=== Given data ===
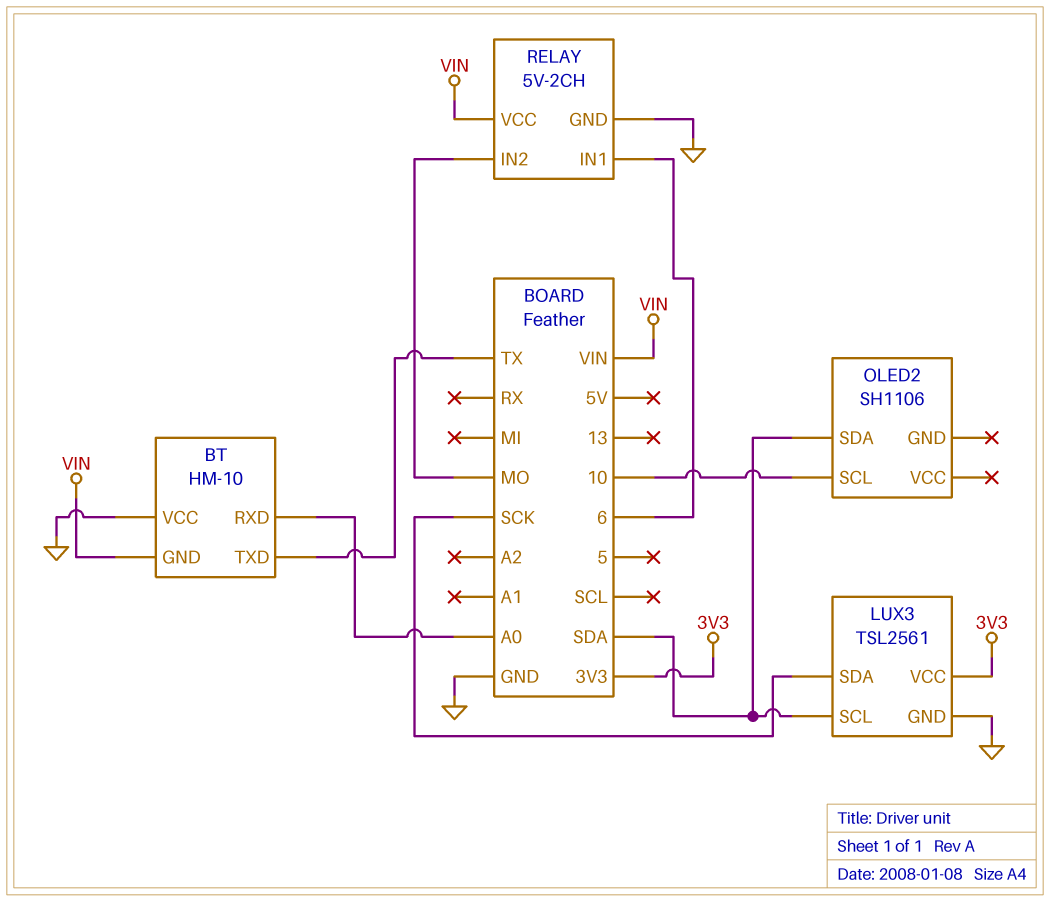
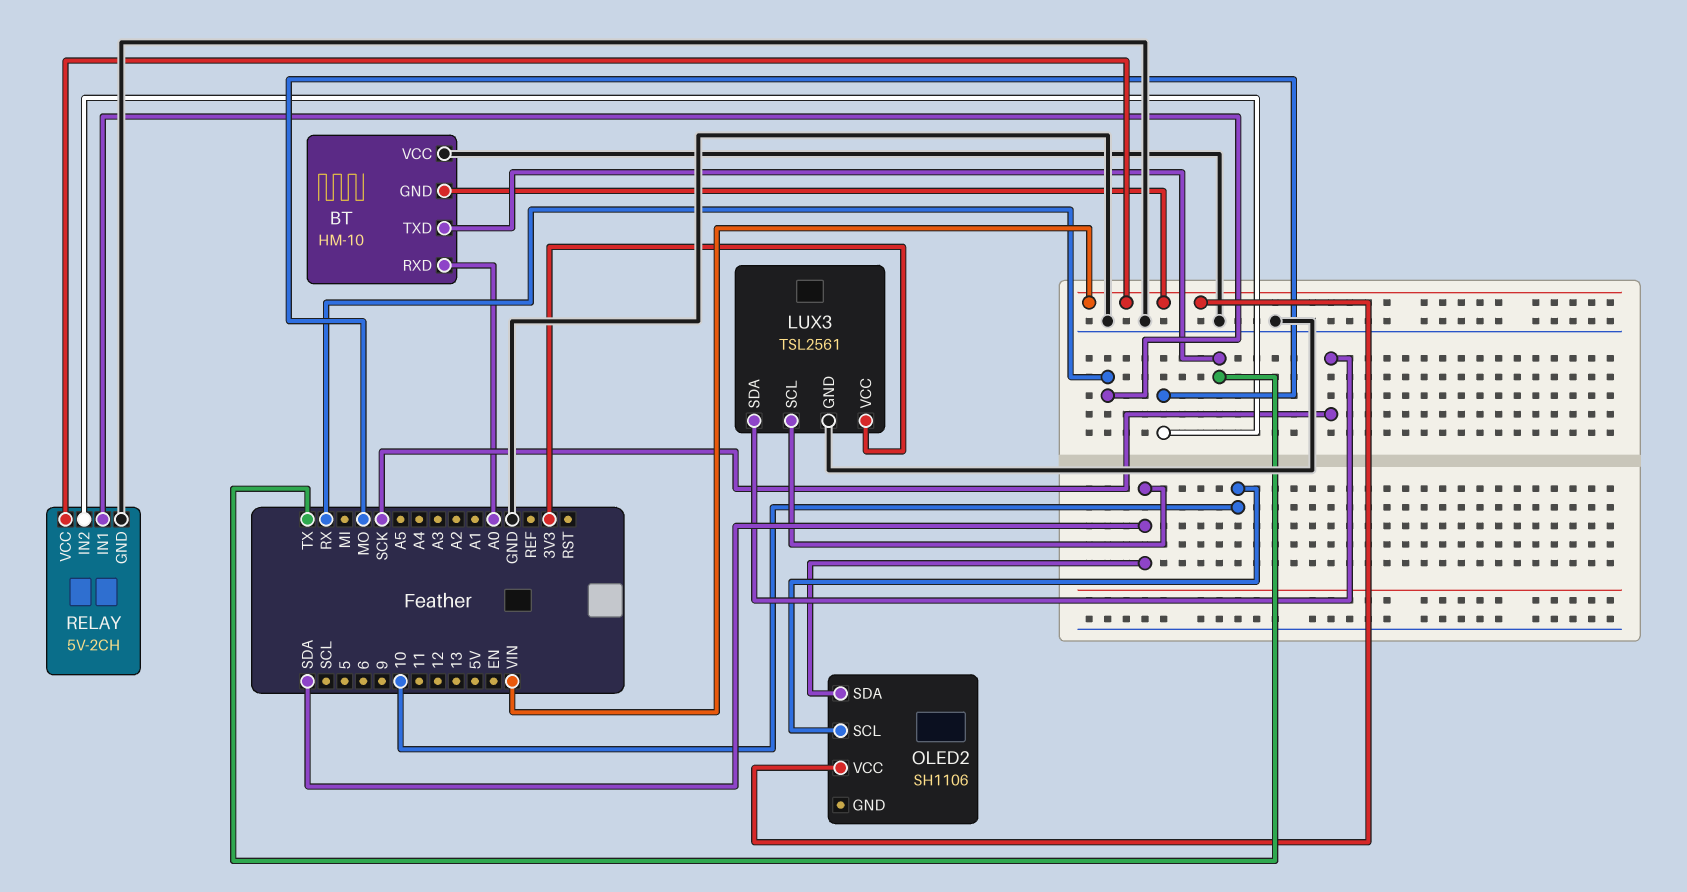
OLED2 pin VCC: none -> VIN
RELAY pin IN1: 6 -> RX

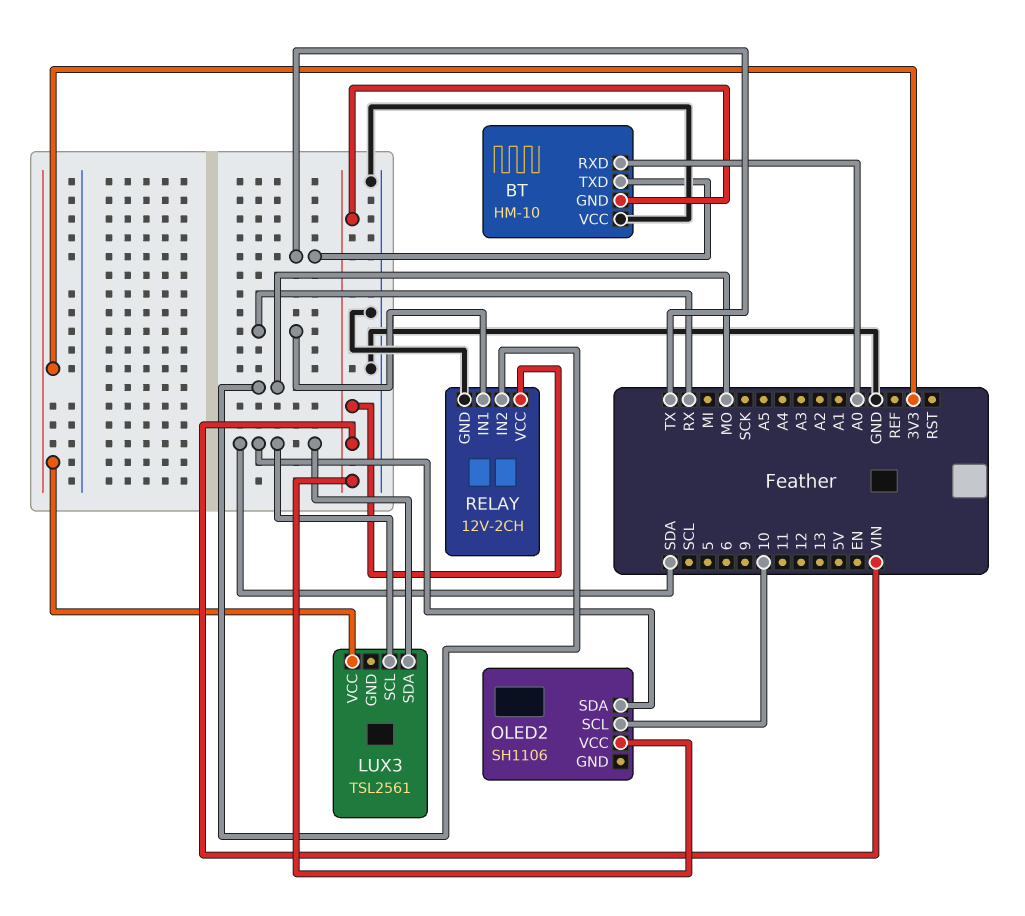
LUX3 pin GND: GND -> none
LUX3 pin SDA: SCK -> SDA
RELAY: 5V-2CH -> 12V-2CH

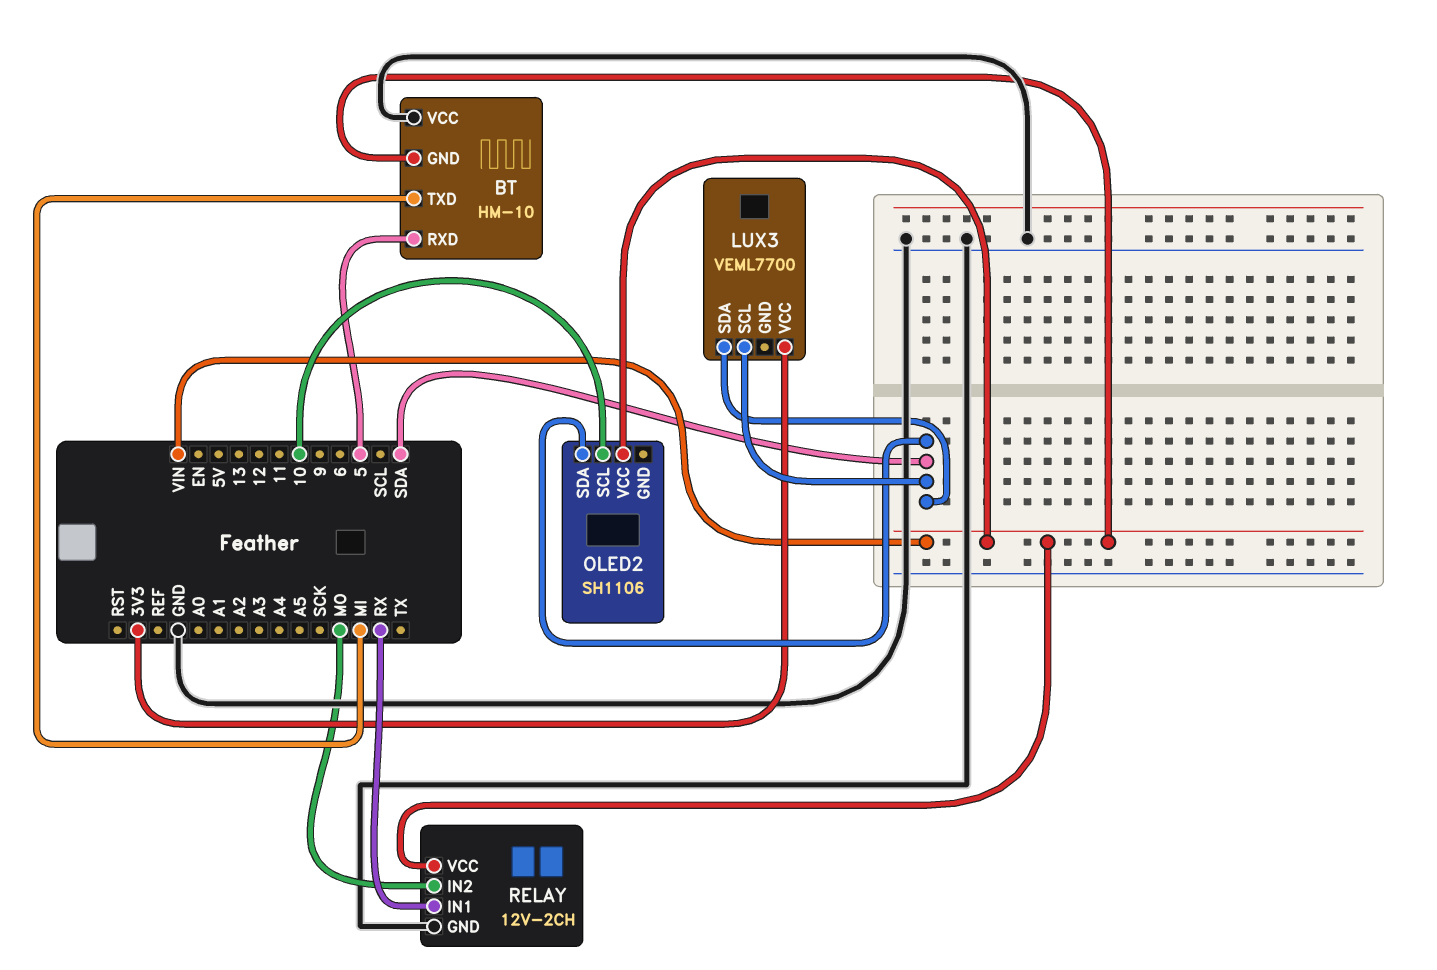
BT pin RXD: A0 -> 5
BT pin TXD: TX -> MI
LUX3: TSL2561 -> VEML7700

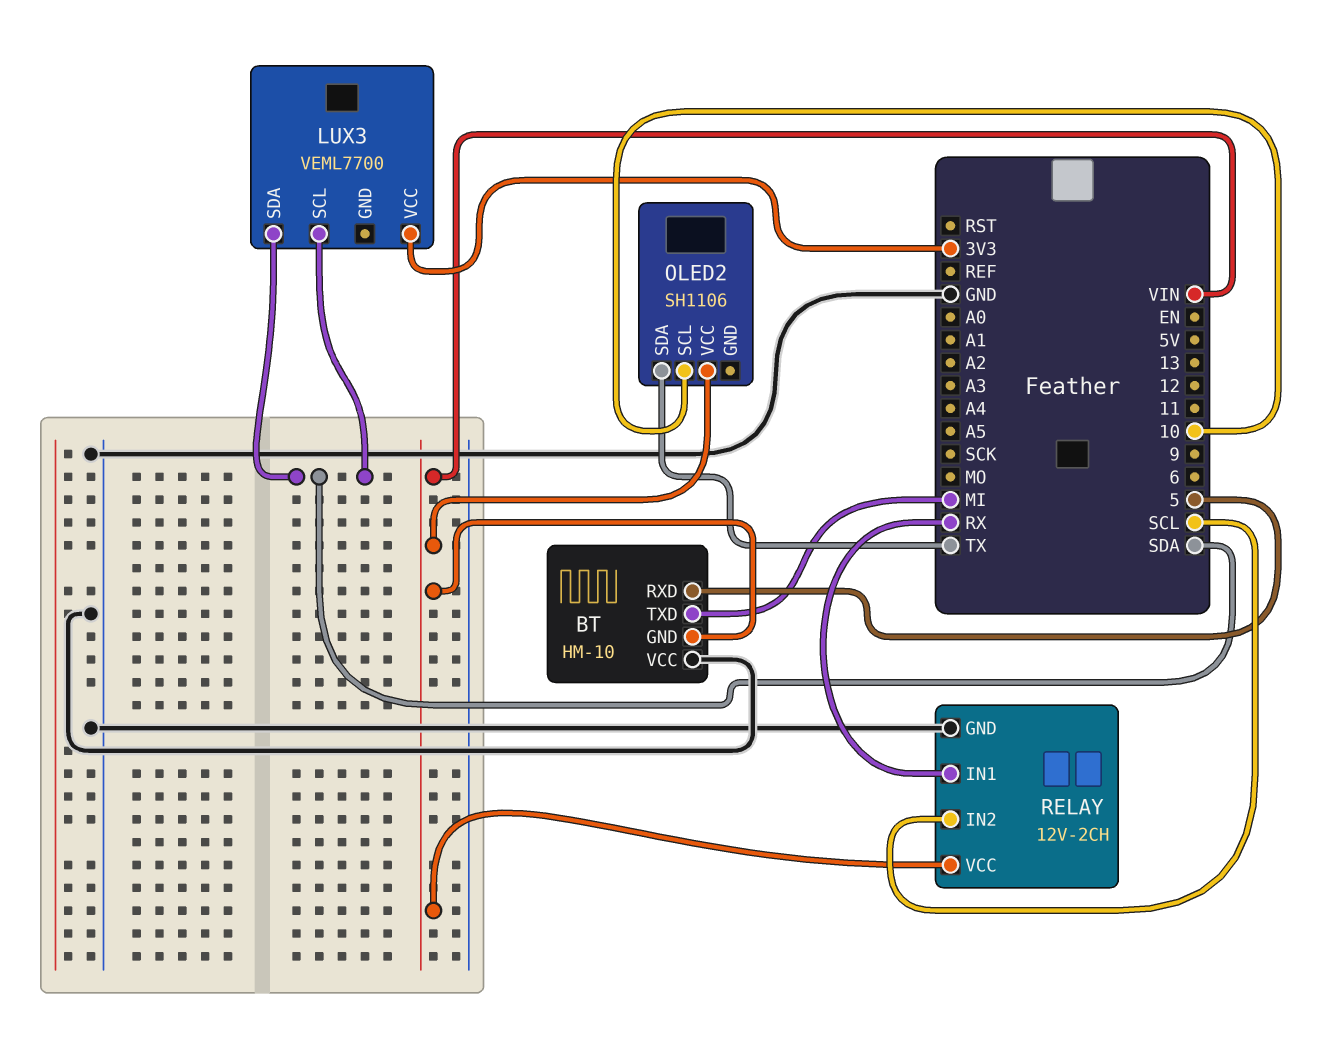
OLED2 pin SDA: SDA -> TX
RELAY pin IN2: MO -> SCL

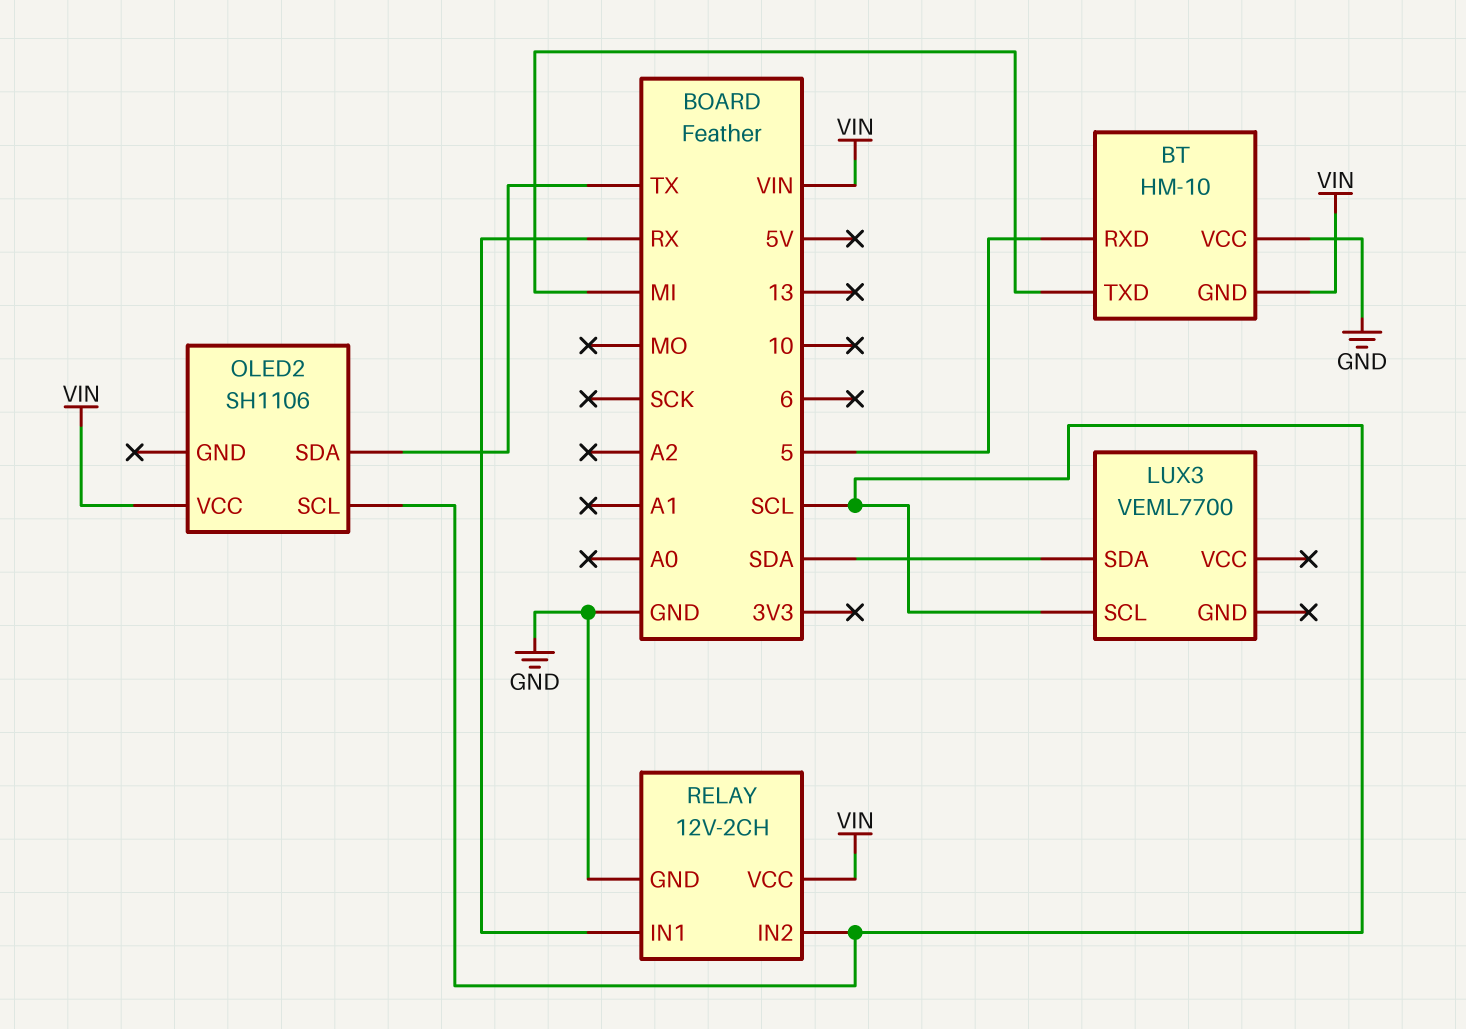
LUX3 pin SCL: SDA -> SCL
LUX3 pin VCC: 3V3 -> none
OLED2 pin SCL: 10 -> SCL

=== Exercise objective ===
Which lines above contain "none"? Show each of them.

=== Answer to the exercise ===
OLED2 pin VCC: none -> VIN
LUX3 pin GND: GND -> none
LUX3 pin VCC: 3V3 -> none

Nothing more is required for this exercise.